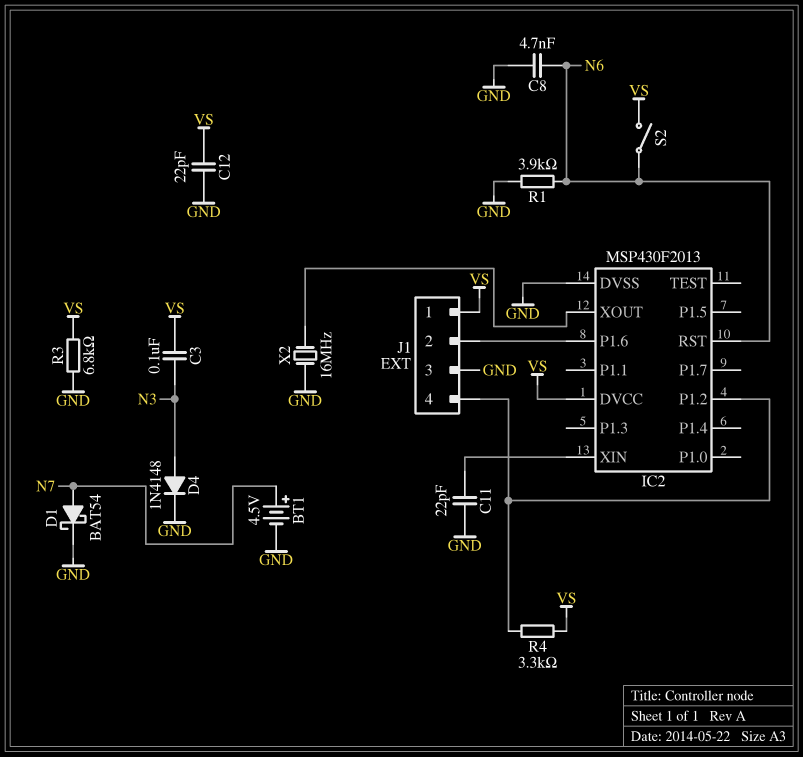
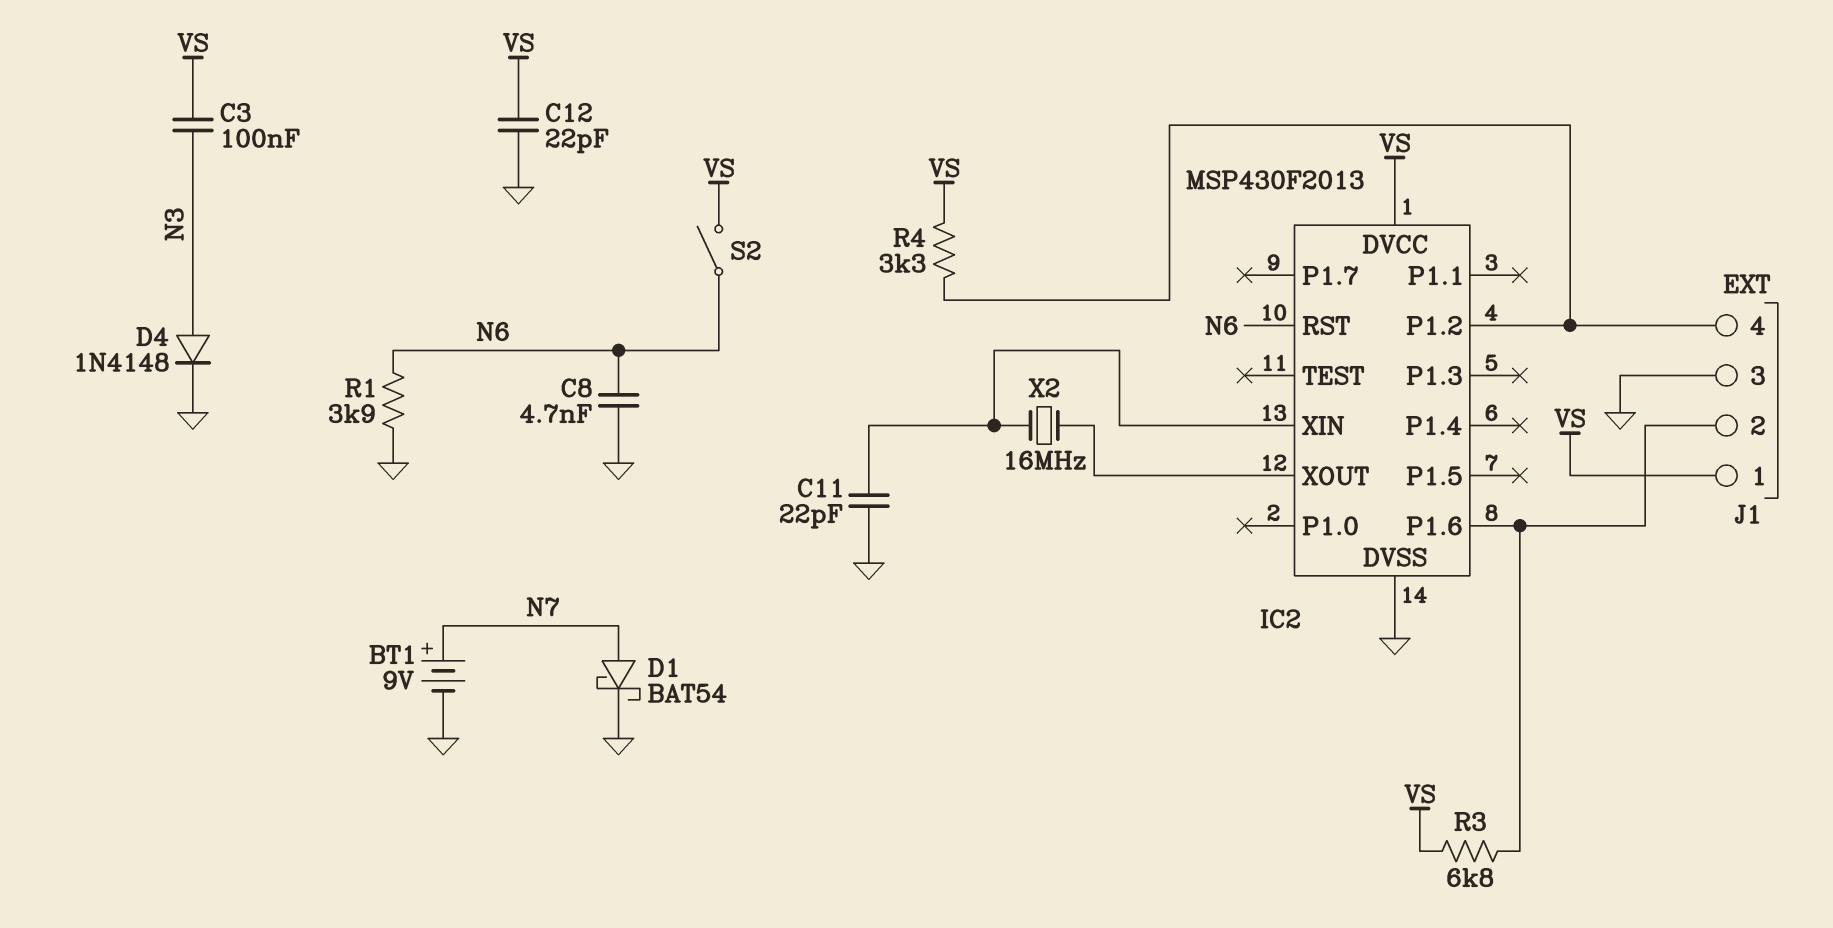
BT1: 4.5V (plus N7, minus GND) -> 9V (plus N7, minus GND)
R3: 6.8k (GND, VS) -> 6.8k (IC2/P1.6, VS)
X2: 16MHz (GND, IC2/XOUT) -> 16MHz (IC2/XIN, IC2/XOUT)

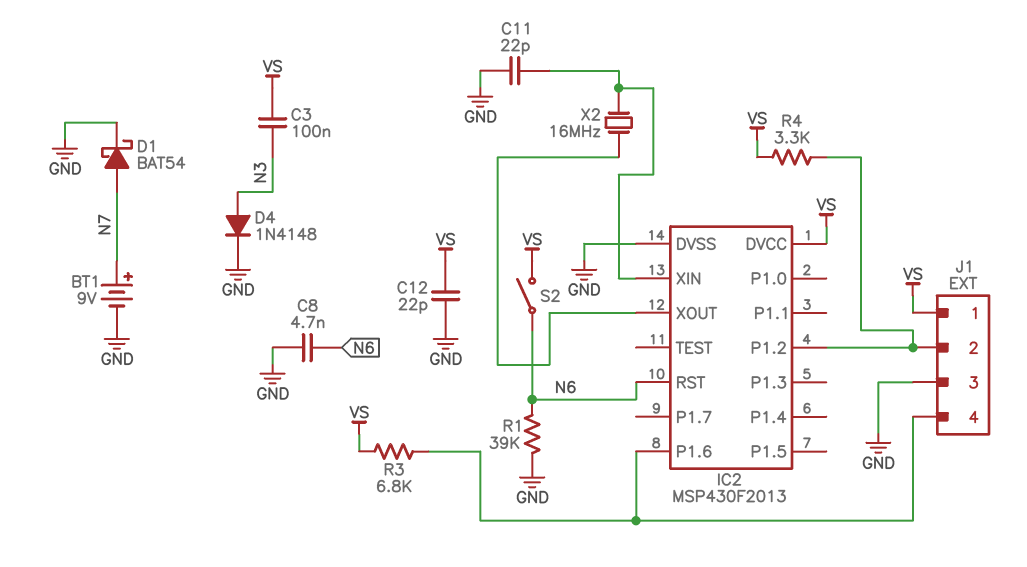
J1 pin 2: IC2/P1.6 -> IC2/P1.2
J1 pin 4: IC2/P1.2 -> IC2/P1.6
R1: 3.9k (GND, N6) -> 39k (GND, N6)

####################

PROBLEM REQUIREMENTS: Once the line containing "R3: 6.8k (GND, VS) -> 6.8k (IC2/P1.6, VS)" is found, write out exactly that line and each line after it through the end of the entries, omitting pictures.

YOUR RESPONSE:
R3: 6.8k (GND, VS) -> 6.8k (IC2/P1.6, VS)
X2: 16MHz (GND, IC2/XOUT) -> 16MHz (IC2/XIN, IC2/XOUT)

J1 pin 2: IC2/P1.6 -> IC2/P1.2
J1 pin 4: IC2/P1.2 -> IC2/P1.6
R1: 3.9k (GND, N6) -> 39k (GND, N6)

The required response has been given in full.